Could you write out the listing below again, exactly?

***

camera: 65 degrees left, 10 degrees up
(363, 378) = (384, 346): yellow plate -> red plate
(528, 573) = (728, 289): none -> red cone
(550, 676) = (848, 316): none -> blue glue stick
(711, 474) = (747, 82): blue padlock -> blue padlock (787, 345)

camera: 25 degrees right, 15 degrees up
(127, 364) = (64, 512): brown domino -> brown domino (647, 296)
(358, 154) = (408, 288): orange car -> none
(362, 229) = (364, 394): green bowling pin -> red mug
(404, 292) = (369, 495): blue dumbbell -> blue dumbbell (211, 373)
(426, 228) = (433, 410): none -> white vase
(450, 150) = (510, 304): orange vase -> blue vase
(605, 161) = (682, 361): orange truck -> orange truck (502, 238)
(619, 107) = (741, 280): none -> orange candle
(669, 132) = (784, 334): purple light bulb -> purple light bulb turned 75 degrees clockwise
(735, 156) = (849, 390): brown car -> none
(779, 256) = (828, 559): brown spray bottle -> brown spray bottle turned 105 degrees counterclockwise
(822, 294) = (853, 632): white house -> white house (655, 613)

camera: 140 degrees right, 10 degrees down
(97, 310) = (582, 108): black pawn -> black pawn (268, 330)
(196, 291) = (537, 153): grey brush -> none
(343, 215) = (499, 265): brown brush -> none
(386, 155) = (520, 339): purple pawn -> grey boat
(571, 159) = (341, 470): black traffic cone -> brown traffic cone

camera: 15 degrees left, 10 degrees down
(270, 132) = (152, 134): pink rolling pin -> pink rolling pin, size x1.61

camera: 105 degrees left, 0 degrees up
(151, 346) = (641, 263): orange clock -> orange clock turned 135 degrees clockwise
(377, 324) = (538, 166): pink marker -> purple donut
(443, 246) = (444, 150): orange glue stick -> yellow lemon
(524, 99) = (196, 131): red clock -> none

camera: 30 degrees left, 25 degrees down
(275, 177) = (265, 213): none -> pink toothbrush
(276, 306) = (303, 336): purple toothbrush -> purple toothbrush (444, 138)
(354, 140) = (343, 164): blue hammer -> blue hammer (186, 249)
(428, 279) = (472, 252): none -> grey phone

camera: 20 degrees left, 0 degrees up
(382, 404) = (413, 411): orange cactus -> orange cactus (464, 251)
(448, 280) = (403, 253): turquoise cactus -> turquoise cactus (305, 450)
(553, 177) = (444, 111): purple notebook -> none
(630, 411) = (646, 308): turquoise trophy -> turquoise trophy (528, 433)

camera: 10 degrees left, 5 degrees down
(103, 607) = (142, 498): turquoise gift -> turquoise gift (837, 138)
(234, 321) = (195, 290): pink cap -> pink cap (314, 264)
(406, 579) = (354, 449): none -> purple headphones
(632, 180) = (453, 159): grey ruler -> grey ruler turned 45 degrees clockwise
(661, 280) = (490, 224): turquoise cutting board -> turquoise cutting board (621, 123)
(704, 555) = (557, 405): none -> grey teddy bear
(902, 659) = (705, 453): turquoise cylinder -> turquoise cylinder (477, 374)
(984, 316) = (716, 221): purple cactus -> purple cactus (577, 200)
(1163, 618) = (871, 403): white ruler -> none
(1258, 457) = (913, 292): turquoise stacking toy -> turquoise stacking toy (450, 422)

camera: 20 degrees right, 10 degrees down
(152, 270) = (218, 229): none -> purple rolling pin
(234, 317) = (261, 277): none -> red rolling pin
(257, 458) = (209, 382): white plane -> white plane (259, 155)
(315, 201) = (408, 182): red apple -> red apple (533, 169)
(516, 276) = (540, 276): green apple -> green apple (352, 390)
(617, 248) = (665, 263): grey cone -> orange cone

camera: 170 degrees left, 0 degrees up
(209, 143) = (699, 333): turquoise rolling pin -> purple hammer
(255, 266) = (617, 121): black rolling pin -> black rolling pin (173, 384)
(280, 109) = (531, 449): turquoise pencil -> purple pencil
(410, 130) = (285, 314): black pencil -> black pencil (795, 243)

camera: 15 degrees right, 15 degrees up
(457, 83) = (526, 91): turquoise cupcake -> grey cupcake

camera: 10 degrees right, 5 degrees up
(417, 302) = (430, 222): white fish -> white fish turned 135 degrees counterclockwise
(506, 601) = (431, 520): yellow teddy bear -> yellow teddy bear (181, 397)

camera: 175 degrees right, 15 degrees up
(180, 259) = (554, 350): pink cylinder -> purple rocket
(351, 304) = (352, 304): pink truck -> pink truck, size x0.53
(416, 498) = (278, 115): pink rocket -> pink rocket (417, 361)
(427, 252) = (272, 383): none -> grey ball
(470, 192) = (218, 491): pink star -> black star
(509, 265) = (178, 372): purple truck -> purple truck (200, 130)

***

RESPONSE TO THIS TASK —
camera: 65 degrees left, 10 degrees up
(363, 378) = (384, 346): yellow plate -> red plate
(528, 573) = (728, 289): none -> red cone
(550, 676) = (848, 316): none -> blue glue stick
(711, 474) = (747, 82): blue padlock -> blue padlock (787, 345)

camera: 25 degrees right, 15 degrees up
(127, 364) = (64, 512): brown domino -> brown domino (647, 296)
(358, 154) = (408, 288): orange car -> none
(362, 229) = (364, 394): green bowling pin -> red mug
(404, 292) = (369, 495): blue dumbbell -> blue dumbbell (211, 373)
(426, 228) = (433, 410): none -> white vase
(450, 150) = (510, 304): orange vase -> blue vase
(605, 161) = (682, 361): orange truck -> orange truck (502, 238)
(619, 107) = (741, 280): none -> orange candle
(669, 132) = (784, 334): purple light bulb -> purple light bulb turned 75 degrees clockwise
(735, 156) = (849, 390): brown car -> none
(779, 256) = (828, 559): brown spray bottle -> brown spray bottle turned 105 degrees counterclockwise
(822, 294) = (853, 632): white house -> white house (655, 613)

camera: 140 degrees right, 10 degrees down
(97, 310) = (582, 108): black pawn -> black pawn (268, 330)
(196, 291) = (537, 153): grey brush -> none
(343, 215) = (499, 265): brown brush -> none
(386, 155) = (520, 339): purple pawn -> grey boat
(571, 159) = (341, 470): black traffic cone -> brown traffic cone

camera: 15 degrees left, 10 degrees down
(270, 132) = (152, 134): pink rolling pin -> pink rolling pin, size x1.61

camera: 105 degrees left, 0 degrees up
(151, 346) = (641, 263): orange clock -> orange clock turned 135 degrees clockwise
(377, 324) = (538, 166): pink marker -> purple donut
(443, 246) = (444, 150): orange glue stick -> yellow lemon
(524, 99) = (196, 131): red clock -> none

camera: 30 degrees left, 25 degrees down
(275, 177) = (265, 213): none -> pink toothbrush
(276, 306) = (303, 336): purple toothbrush -> purple toothbrush (444, 138)
(354, 140) = (343, 164): blue hammer -> blue hammer (186, 249)
(428, 279) = (472, 252): none -> grey phone

camera: 20 degrees left, 0 degrees up
(382, 404) = (413, 411): orange cactus -> orange cactus (464, 251)
(448, 280) = (403, 253): turquoise cactus -> turquoise cactus (305, 450)
(553, 177) = (444, 111): purple notebook -> none
(630, 411) = (646, 308): turquoise trophy -> turquoise trophy (528, 433)

camera: 10 degrees left, 5 degrees down
(103, 607) = (142, 498): turquoise gift -> turquoise gift (837, 138)
(234, 321) = (195, 290): pink cap -> pink cap (314, 264)
(406, 579) = (354, 449): none -> purple headphones
(632, 180) = (453, 159): grey ruler -> grey ruler turned 45 degrees clockwise
(661, 280) = (490, 224): turquoise cutting board -> turquoise cutting board (621, 123)
(704, 555) = (557, 405): none -> grey teddy bear
(902, 659) = (705, 453): turquoise cylinder -> turquoise cylinder (477, 374)
(984, 316) = (716, 221): purple cactus -> purple cactus (577, 200)
(1163, 618) = (871, 403): white ruler -> none
(1258, 457) = (913, 292): turquoise stacking toy -> turquoise stacking toy (450, 422)

camera: 20 degrees right, 10 degrees down
(152, 270) = (218, 229): none -> purple rolling pin
(234, 317) = (261, 277): none -> red rolling pin
(257, 458) = (209, 382): white plane -> white plane (259, 155)
(315, 201) = (408, 182): red apple -> red apple (533, 169)
(516, 276) = (540, 276): green apple -> green apple (352, 390)
(617, 248) = (665, 263): grey cone -> orange cone

camera: 170 degrees left, 0 degrees up
(209, 143) = (699, 333): turquoise rolling pin -> purple hammer
(255, 266) = (617, 121): black rolling pin -> black rolling pin (173, 384)
(280, 109) = (531, 449): turquoise pencil -> purple pencil
(410, 130) = (285, 314): black pencil -> black pencil (795, 243)

camera: 15 degrees right, 15 degrees up
(457, 83) = (526, 91): turquoise cupcake -> grey cupcake

camera: 10 degrees right, 5 degrees up
(417, 302) = (430, 222): white fish -> white fish turned 135 degrees counterclockwise
(506, 601) = (431, 520): yellow teddy bear -> yellow teddy bear (181, 397)

camera: 175 degrees right, 15 degrees up
(180, 259) = (554, 350): pink cylinder -> purple rocket
(351, 304) = (352, 304): pink truck -> pink truck, size x0.53
(416, 498) = (278, 115): pink rocket -> pink rocket (417, 361)
(427, 252) = (272, 383): none -> grey ball
(470, 192) = (218, 491): pink star -> black star
(509, 265) = (178, 372): purple truck -> purple truck (200, 130)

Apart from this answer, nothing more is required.